**Activity**
Filter these records by the string "camera", copying each line that holds it.

++++ Records supplied ++++

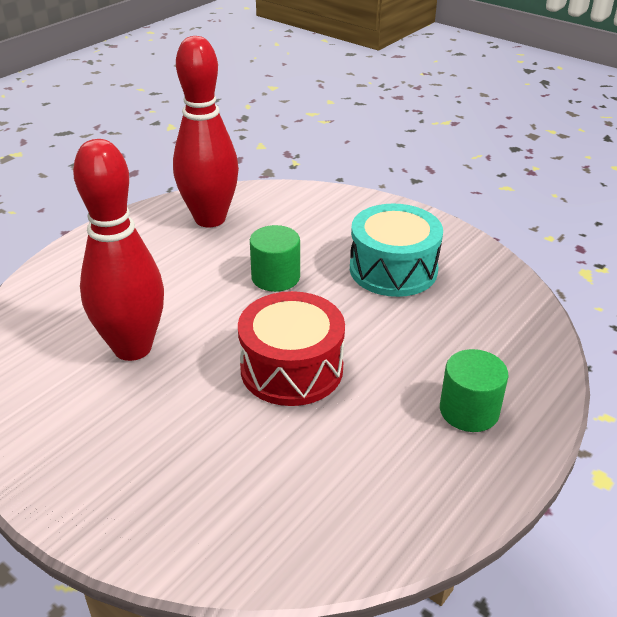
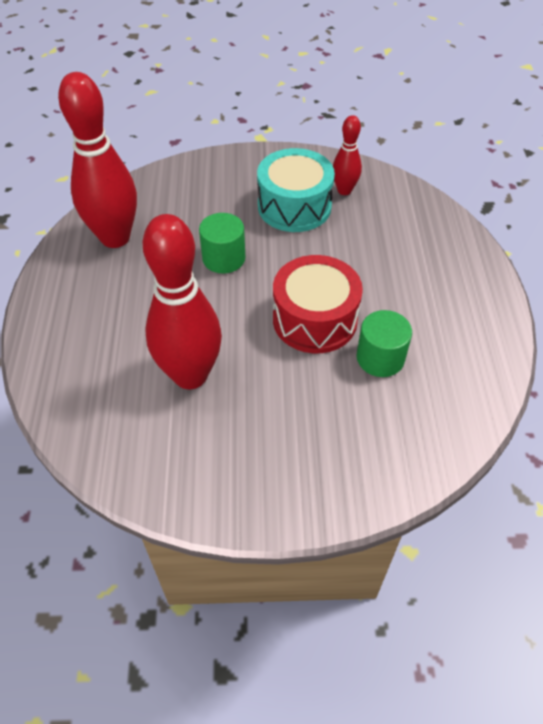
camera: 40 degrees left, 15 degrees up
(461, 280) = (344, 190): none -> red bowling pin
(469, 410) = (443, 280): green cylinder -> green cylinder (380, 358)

++++
++++ Records supplied ++++

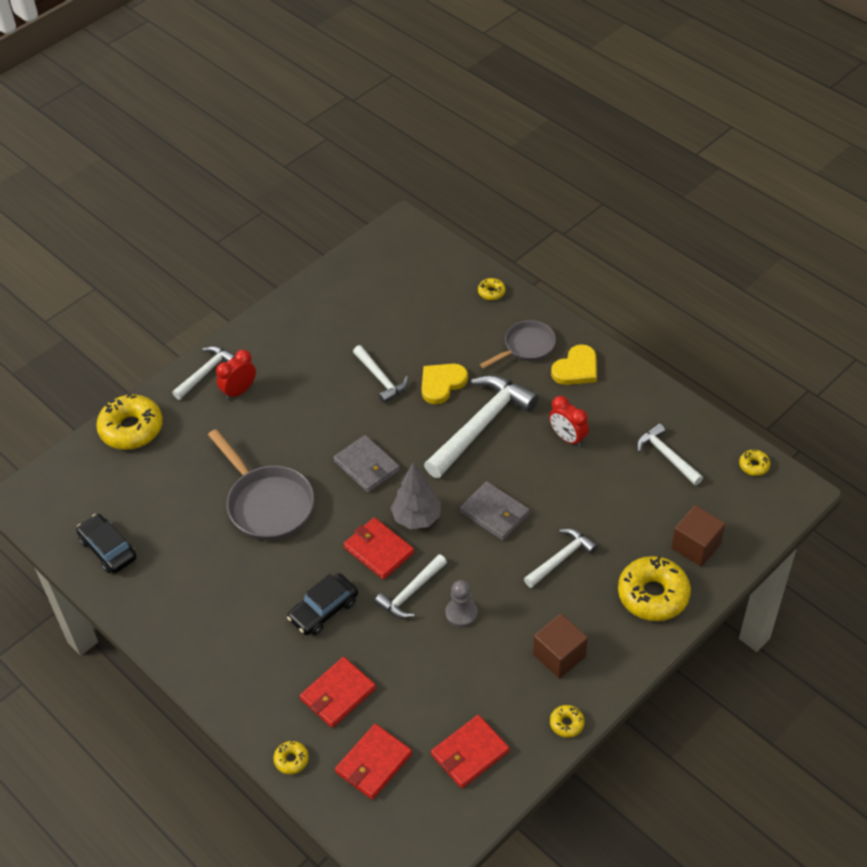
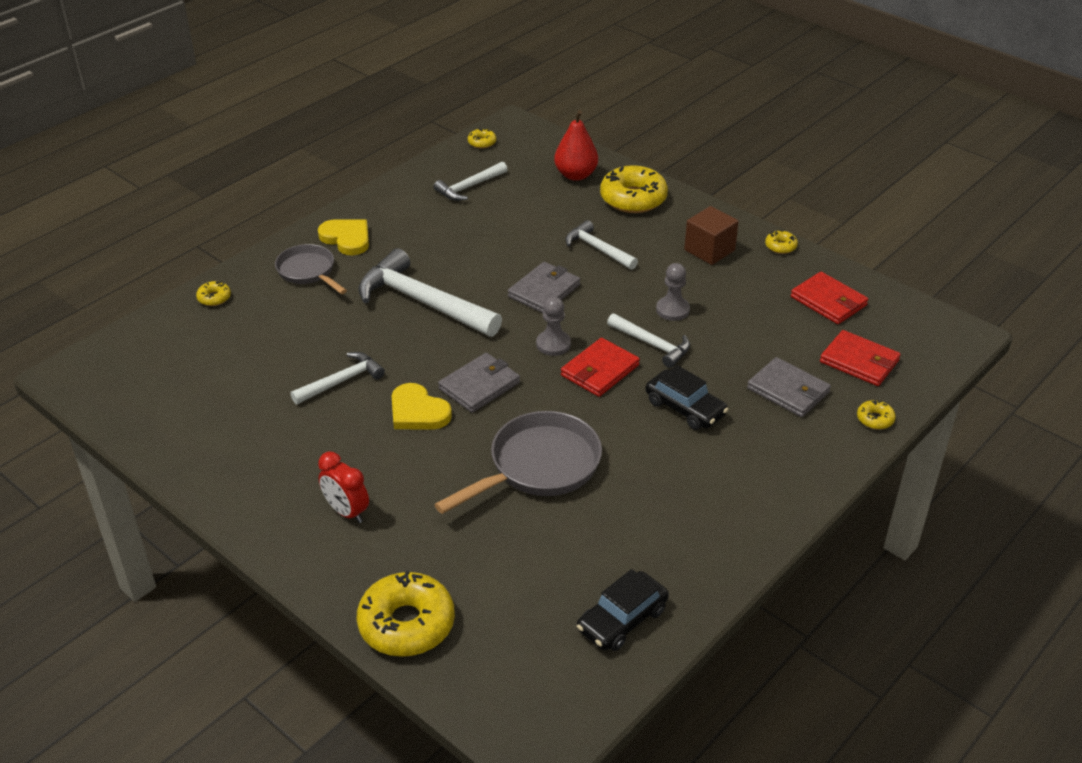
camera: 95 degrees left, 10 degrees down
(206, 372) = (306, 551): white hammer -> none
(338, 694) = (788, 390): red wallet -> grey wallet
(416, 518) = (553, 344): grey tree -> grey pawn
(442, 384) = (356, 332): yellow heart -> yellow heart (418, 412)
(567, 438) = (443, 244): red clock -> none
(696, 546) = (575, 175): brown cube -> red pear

++++

**Answer for this exercise**
camera: 40 degrees left, 15 degrees up
camera: 95 degrees left, 10 degrees down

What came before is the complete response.